## START RECORD SET

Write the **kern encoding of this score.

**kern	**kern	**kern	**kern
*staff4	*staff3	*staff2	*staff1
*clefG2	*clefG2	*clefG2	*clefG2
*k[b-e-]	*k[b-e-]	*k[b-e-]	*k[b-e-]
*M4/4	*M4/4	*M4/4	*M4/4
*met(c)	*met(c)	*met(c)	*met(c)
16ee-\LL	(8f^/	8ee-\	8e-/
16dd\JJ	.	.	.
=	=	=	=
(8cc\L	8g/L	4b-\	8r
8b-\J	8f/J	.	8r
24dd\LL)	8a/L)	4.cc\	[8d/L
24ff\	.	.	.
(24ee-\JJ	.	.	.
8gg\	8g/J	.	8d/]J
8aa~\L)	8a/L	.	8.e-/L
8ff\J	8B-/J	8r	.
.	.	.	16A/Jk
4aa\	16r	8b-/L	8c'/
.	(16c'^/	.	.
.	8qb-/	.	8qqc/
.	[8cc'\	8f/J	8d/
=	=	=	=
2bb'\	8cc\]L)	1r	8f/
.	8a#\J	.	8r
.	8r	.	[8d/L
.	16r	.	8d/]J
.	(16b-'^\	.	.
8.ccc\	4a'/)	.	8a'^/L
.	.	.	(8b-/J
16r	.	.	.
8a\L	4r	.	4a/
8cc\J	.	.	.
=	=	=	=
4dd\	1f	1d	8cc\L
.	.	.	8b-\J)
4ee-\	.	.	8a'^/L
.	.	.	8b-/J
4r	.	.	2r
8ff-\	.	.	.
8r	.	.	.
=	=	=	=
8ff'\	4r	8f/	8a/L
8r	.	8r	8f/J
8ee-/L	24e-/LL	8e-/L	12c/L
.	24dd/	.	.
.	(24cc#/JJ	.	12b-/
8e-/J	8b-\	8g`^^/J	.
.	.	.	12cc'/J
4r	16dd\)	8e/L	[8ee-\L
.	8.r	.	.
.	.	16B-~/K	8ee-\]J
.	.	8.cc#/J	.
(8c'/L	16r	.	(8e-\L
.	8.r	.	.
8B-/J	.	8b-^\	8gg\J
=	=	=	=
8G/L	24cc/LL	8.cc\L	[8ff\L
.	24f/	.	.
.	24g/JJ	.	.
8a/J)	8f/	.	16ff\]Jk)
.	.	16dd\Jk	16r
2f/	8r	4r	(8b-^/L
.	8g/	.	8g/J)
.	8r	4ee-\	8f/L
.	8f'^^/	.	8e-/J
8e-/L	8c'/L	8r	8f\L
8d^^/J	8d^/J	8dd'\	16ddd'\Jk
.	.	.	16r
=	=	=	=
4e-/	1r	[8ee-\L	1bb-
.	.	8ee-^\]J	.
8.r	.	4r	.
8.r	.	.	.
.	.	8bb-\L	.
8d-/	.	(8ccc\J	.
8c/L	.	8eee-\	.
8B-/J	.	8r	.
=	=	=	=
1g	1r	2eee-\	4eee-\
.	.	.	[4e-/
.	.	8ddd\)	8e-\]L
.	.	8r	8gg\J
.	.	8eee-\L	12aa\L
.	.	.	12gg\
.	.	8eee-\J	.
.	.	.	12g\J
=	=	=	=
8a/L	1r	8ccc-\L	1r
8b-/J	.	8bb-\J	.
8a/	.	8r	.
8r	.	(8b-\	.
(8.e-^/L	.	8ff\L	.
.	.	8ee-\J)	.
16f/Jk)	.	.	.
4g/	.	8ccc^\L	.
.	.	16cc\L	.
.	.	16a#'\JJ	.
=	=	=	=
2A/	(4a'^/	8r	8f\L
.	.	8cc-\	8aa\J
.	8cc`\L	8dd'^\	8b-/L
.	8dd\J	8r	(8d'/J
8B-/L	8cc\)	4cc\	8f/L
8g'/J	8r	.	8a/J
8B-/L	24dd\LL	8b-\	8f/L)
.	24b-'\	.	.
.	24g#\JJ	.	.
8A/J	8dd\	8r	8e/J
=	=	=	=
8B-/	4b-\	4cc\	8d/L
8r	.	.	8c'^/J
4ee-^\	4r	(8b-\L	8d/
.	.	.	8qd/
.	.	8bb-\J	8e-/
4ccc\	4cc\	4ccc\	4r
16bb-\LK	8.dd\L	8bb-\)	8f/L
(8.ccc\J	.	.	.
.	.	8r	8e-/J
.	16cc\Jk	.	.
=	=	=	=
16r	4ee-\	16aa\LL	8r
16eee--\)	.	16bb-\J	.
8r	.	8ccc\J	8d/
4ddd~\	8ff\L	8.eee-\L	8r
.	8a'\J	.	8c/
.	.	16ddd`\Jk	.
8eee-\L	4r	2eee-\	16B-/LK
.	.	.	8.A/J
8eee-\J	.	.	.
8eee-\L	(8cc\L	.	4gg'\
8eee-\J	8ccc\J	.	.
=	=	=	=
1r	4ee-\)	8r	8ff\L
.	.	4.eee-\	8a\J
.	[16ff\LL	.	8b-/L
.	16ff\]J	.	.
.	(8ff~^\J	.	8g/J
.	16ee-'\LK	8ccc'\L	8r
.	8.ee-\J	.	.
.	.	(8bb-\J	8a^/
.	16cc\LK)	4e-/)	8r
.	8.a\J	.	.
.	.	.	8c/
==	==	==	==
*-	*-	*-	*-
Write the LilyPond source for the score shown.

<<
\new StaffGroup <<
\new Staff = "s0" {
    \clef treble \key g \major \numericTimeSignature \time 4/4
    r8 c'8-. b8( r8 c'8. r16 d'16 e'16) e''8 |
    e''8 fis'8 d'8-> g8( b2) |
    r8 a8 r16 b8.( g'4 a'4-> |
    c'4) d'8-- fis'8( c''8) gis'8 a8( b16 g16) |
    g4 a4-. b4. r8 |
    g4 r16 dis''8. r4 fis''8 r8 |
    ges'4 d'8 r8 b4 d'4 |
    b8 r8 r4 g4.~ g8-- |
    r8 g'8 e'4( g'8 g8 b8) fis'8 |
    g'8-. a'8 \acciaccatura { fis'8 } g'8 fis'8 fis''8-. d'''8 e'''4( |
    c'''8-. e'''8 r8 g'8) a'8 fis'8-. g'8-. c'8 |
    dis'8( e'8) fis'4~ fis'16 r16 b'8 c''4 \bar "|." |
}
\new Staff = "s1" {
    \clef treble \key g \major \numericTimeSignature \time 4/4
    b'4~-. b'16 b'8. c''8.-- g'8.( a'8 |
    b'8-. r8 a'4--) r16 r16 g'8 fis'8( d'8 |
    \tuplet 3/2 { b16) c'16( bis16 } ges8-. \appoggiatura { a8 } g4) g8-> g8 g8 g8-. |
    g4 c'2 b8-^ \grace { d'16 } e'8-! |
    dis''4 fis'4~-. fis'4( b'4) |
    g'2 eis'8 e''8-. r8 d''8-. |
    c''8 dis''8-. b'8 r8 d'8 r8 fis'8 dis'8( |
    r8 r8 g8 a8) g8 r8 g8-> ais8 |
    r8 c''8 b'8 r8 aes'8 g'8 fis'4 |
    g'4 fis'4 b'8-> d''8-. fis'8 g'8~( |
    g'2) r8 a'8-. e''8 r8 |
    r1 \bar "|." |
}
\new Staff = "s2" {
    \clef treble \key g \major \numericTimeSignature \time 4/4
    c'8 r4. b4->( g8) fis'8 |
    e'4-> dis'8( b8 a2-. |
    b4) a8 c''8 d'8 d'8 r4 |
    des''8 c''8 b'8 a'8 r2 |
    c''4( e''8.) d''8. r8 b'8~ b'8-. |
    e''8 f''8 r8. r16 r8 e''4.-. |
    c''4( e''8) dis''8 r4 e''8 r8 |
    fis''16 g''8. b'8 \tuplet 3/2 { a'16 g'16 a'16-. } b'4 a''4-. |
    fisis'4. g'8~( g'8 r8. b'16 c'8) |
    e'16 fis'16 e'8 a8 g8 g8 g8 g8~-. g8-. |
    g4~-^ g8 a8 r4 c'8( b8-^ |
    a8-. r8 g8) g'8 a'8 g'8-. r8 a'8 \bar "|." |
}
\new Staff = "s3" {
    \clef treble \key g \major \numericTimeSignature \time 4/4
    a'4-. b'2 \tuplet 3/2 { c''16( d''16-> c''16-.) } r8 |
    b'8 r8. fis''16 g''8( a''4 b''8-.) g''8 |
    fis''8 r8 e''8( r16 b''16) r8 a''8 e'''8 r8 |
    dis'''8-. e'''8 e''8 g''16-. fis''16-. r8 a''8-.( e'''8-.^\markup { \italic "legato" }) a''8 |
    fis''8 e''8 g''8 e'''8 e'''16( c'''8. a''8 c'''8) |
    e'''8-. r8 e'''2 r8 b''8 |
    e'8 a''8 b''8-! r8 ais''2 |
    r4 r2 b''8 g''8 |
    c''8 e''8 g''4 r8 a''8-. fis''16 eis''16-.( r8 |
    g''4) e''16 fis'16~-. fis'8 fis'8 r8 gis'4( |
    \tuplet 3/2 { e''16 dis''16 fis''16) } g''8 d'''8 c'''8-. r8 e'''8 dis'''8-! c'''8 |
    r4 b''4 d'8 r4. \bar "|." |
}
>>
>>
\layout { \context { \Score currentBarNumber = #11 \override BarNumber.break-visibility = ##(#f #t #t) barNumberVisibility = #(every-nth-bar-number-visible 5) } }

## END RECORD SET

» STATED TASK: How many lines in the listing above contain the string "kern"? Reply with the number alone.

» SOLUTION: 2